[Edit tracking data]
################

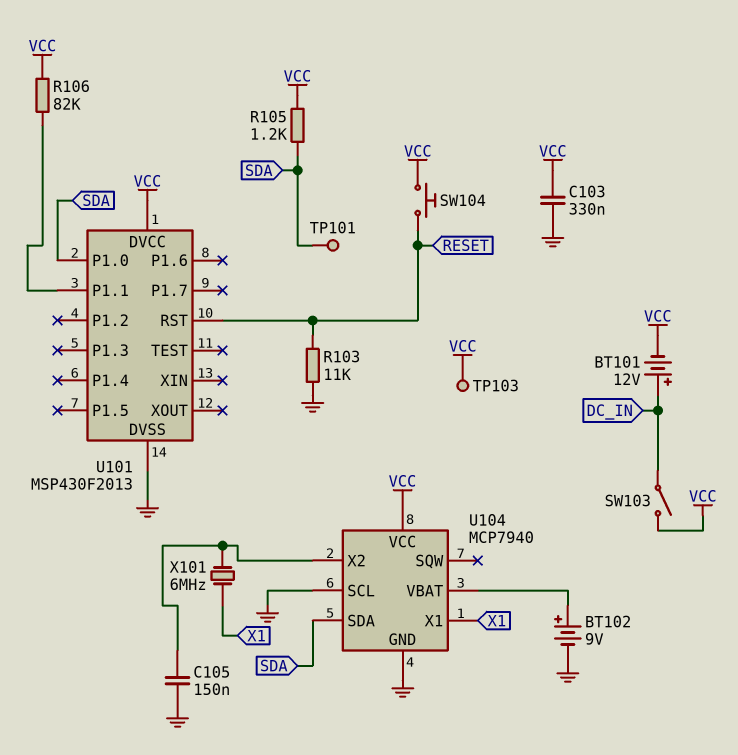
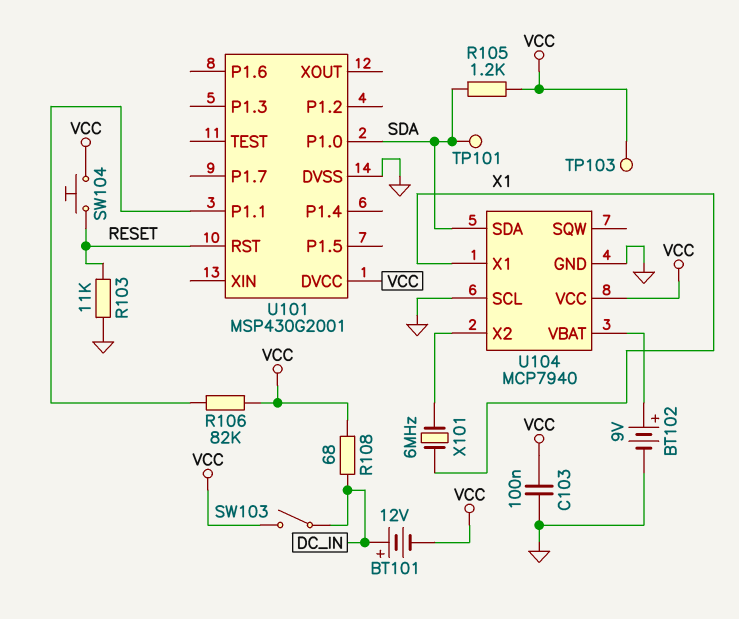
C103: 330nF (GND, VCC) -> 100nF (GND, VCC)
C105: 150nF (GND, U104/X2) -> none
R108: none -> 68 (DC_IN, VCC)
U101: MSP430F2013 -> MSP430G2001

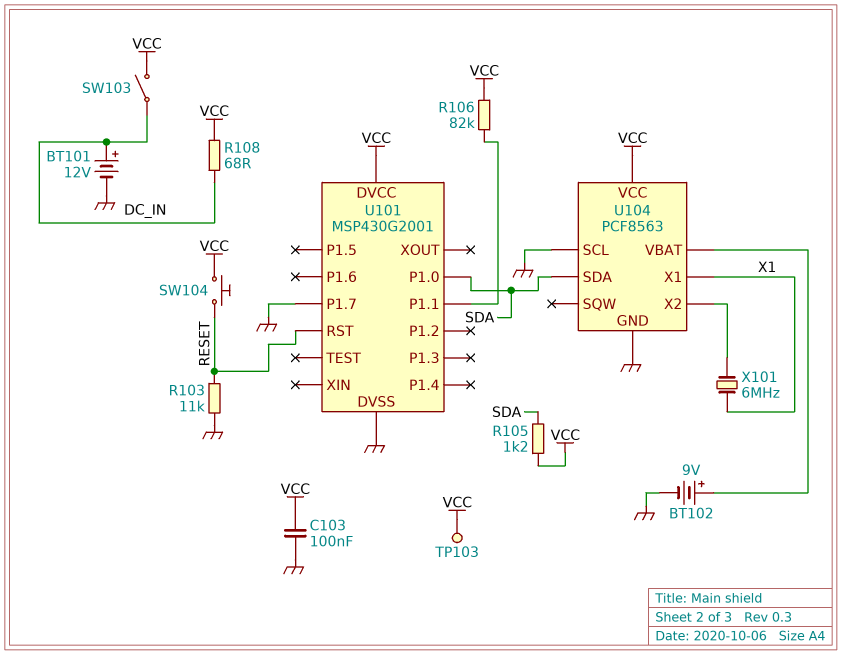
BT101: 12V (plus DC_IN, minus VCC) -> 12V (plus DC_IN, minus GND)
TP101: test point (SDA) -> none
U101 pin P1.7: none -> GND
U104: MCP7940 -> PCF8563

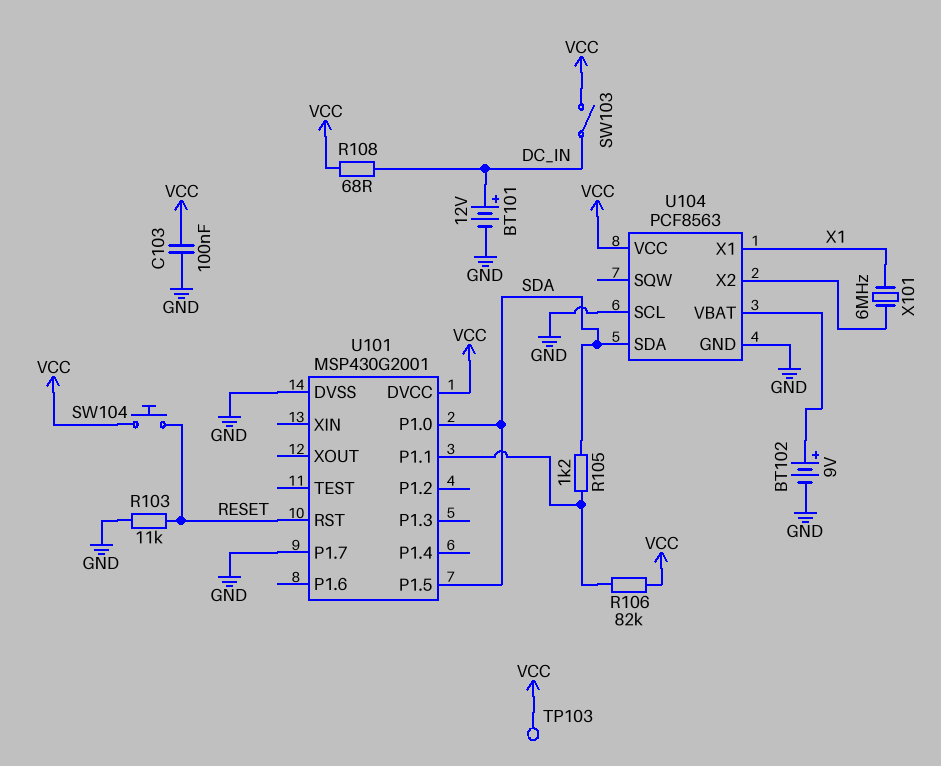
R105: 1.2k (SDA, VCC) -> 1.2k (SDA, U101/P1.1)
U101 pin P1.5: none -> SDA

################

▶ **AIM OF THE TASK**: Any picture among the entries must be skipped; copy all else exactly.

▶ **FINAL ANSWER**:
C103: 330nF (GND, VCC) -> 100nF (GND, VCC)
C105: 150nF (GND, U104/X2) -> none
R108: none -> 68 (DC_IN, VCC)
U101: MSP430F2013 -> MSP430G2001

BT101: 12V (plus DC_IN, minus VCC) -> 12V (plus DC_IN, minus GND)
TP101: test point (SDA) -> none
U101 pin P1.7: none -> GND
U104: MCP7940 -> PCF8563

R105: 1.2k (SDA, VCC) -> 1.2k (SDA, U101/P1.1)
U101 pin P1.5: none -> SDA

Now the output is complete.